Problem requirements:
What you hand back must match the records word for word, with no pictures.

Dataset excerpts:
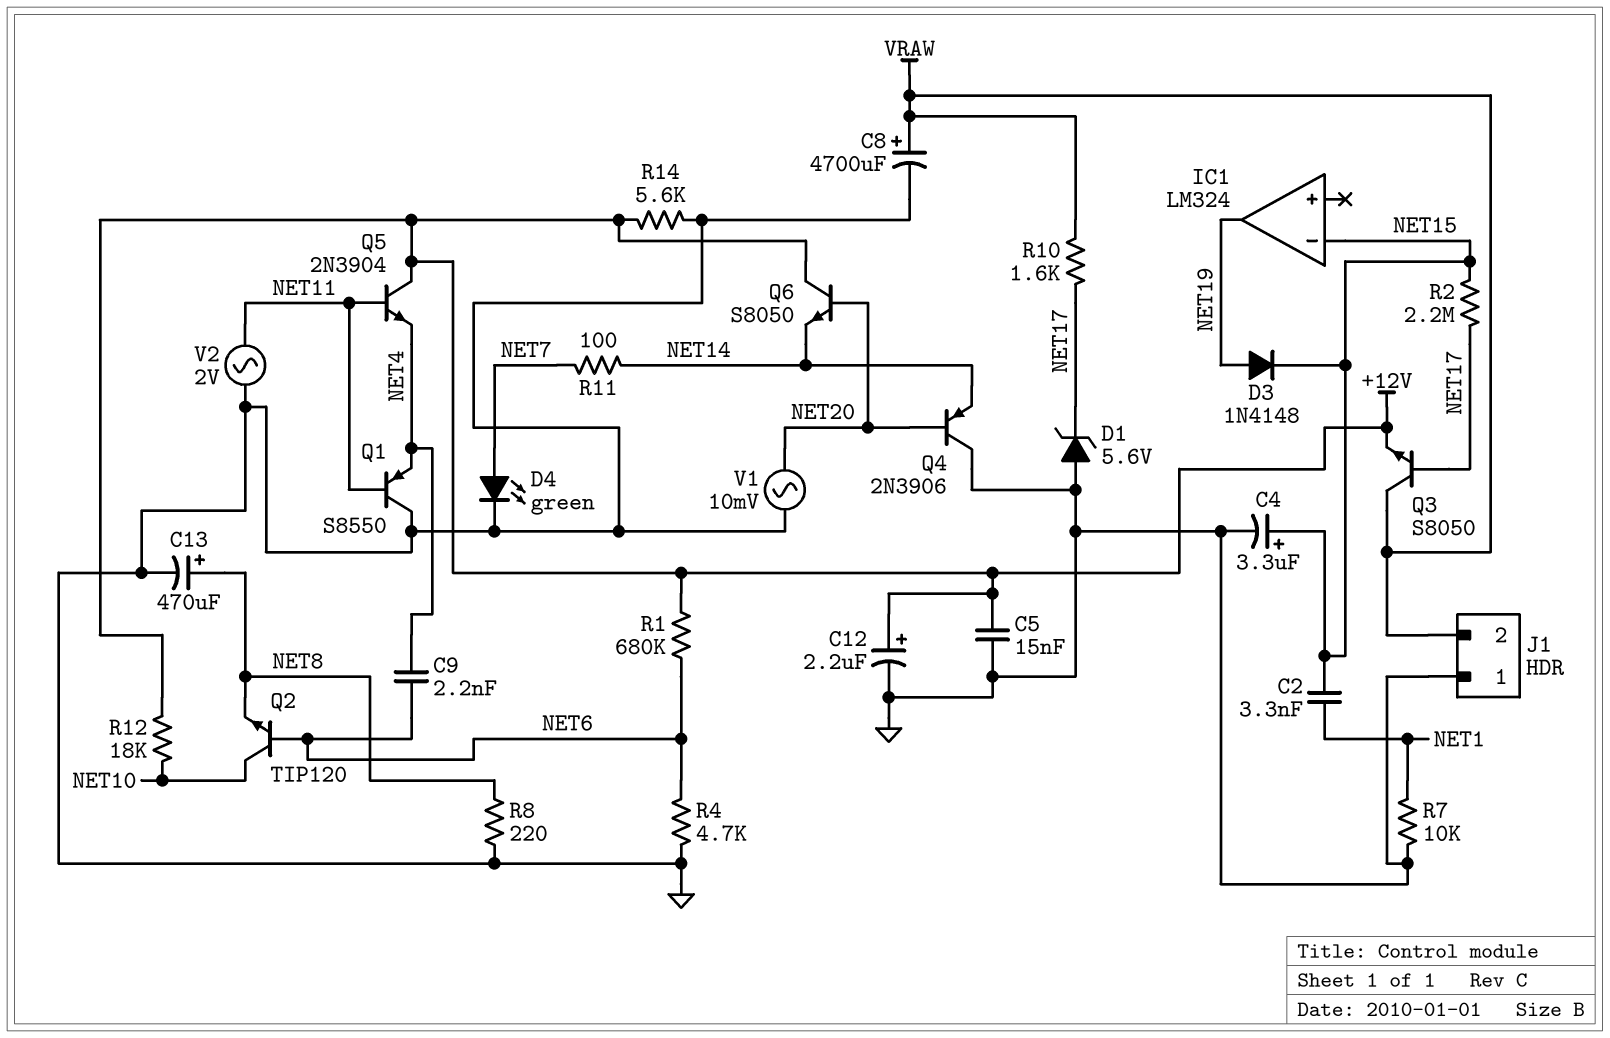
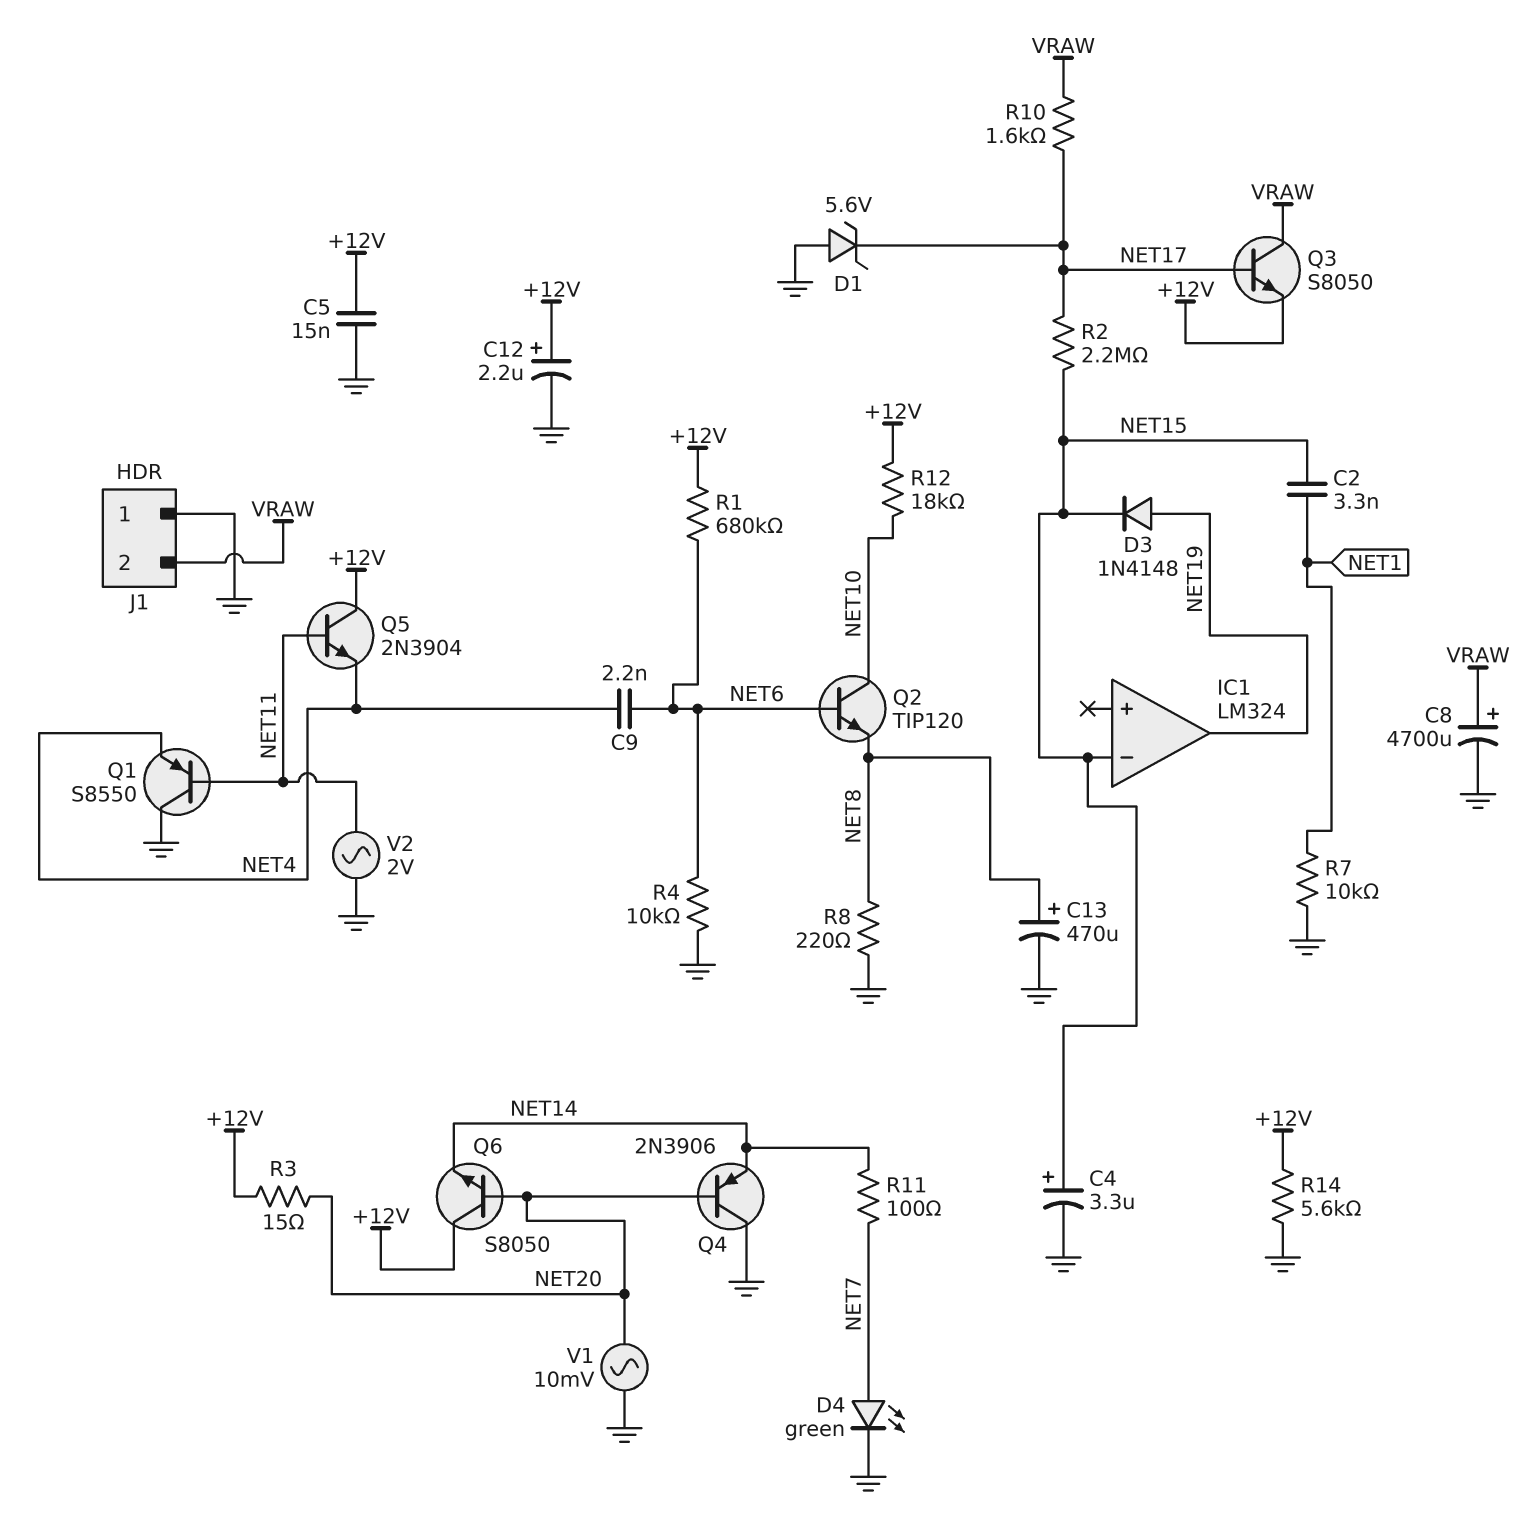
R3: none -> 15 (+12V, NET20)
R4: 4.7k (GND, NET6) -> 10k (GND, NET6)

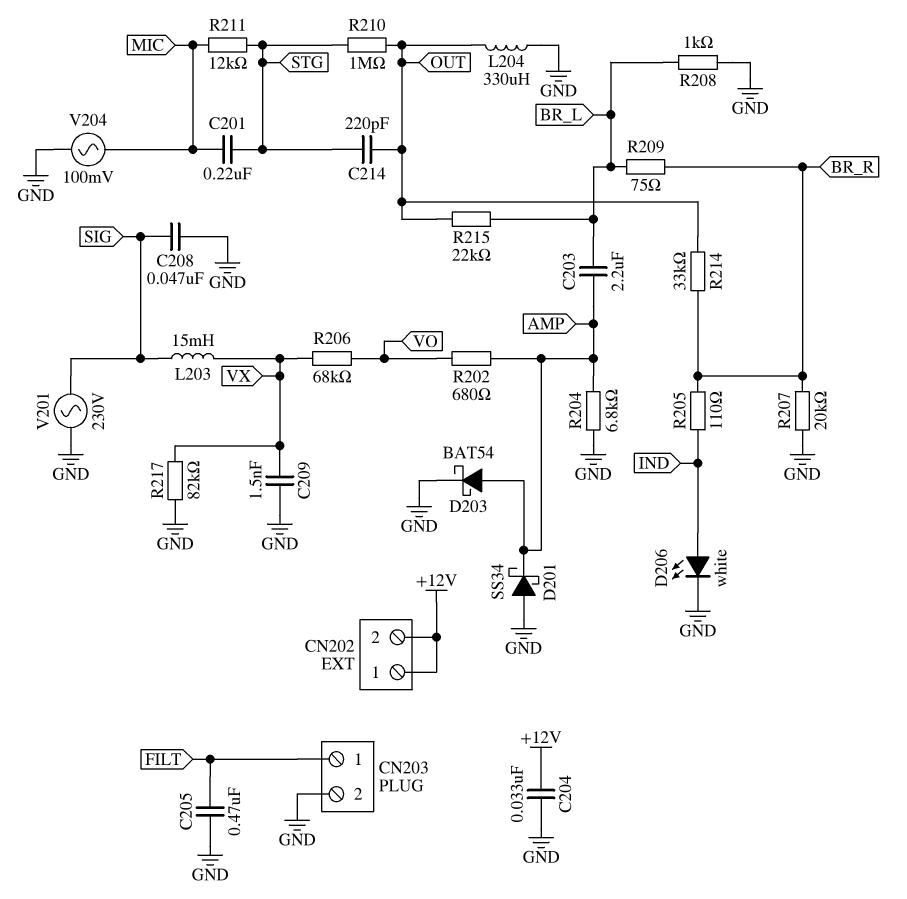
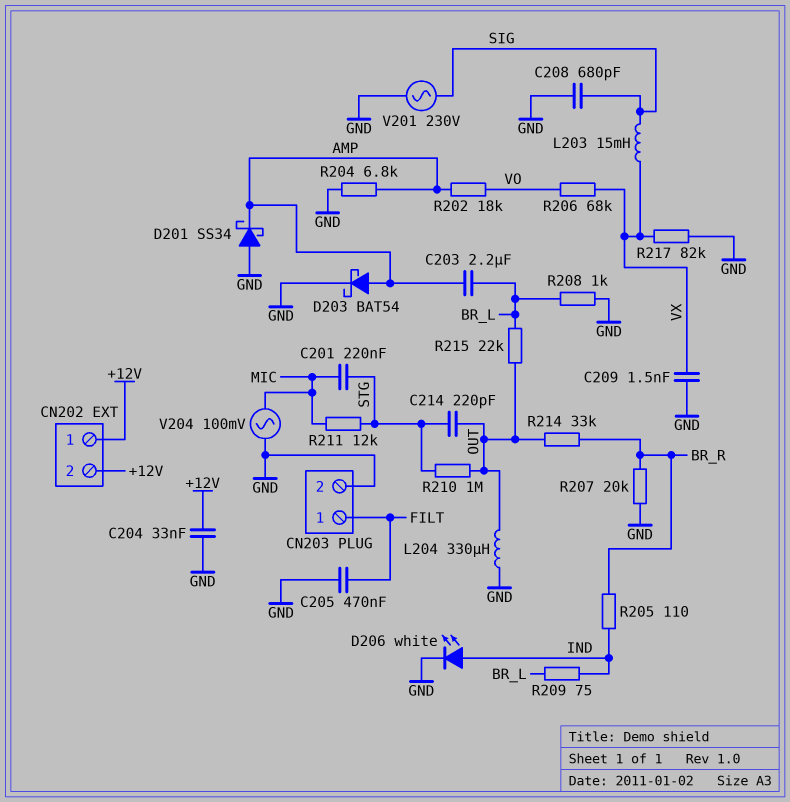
C208: 47nF (GND, SIG) -> 680pF (GND, SIG)
R202: 680 (AMP, VO) -> 18k (AMP, VO)
R209: 75 (BR_L, BR_R) -> 75 (BR_L, IND)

Reply to the task:
R3: none -> 15 (+12V, NET20)
R4: 4.7k (GND, NET6) -> 10k (GND, NET6)

C208: 47nF (GND, SIG) -> 680pF (GND, SIG)
R202: 680 (AMP, VO) -> 18k (AMP, VO)
R209: 75 (BR_L, BR_R) -> 75 (BR_L, IND)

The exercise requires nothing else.